● **Description of the task**:
Leave out the images and return all the data word for word.
** Opening Task material block **
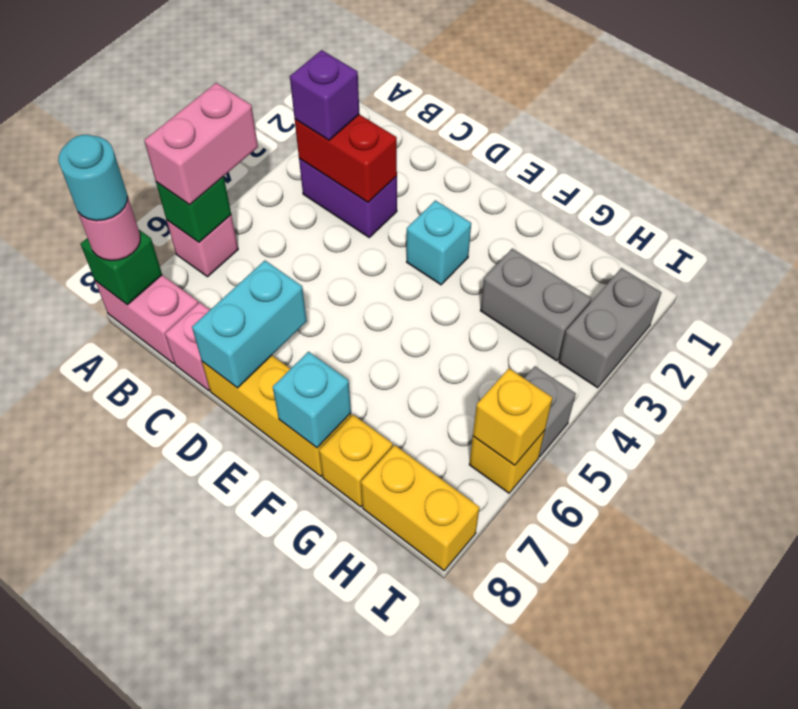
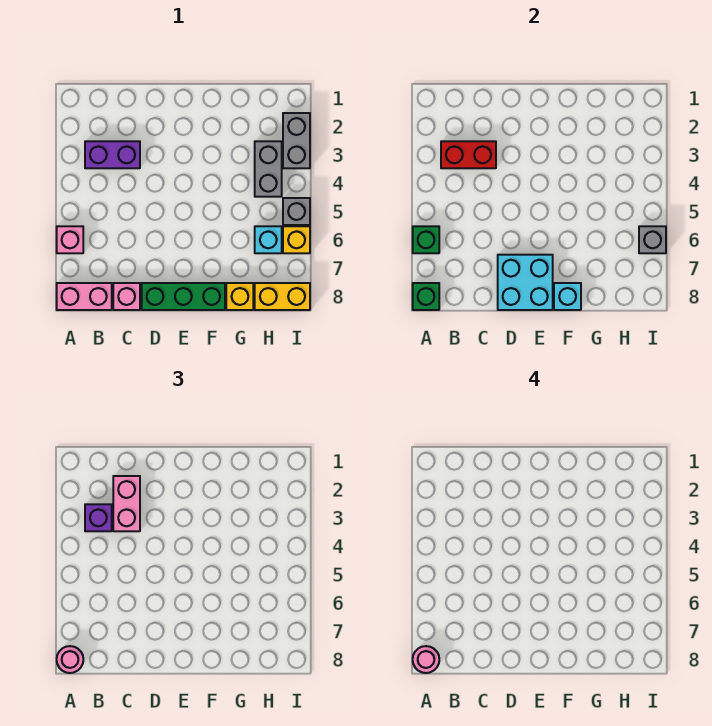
pink brick A5:A6 level 3 -> pink brick C2:C3 level 3
cyan round brick A8 level 4 -> pink round brick A8 level 4
cyan brick D7:D8 level 2 -> cyan brick D7:E8 level 2
yellow brick D8:F8 level 1 -> green brick D8:F8 level 1
cyan brick E3 level 1 -> cyan brick H6 level 1
grey brick G3:H3 level 1 -> grey brick H3:H4 level 1
yellow brick I6 level 2 -> grey brick I6 level 2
** Closing Task material block **
● **Answer**:
pink brick A5:A6 level 3 -> pink brick C2:C3 level 3
cyan round brick A8 level 4 -> pink round brick A8 level 4
cyan brick D7:D8 level 2 -> cyan brick D7:E8 level 2
yellow brick D8:F8 level 1 -> green brick D8:F8 level 1
cyan brick E3 level 1 -> cyan brick H6 level 1
grey brick G3:H3 level 1 -> grey brick H3:H4 level 1
yellow brick I6 level 2 -> grey brick I6 level 2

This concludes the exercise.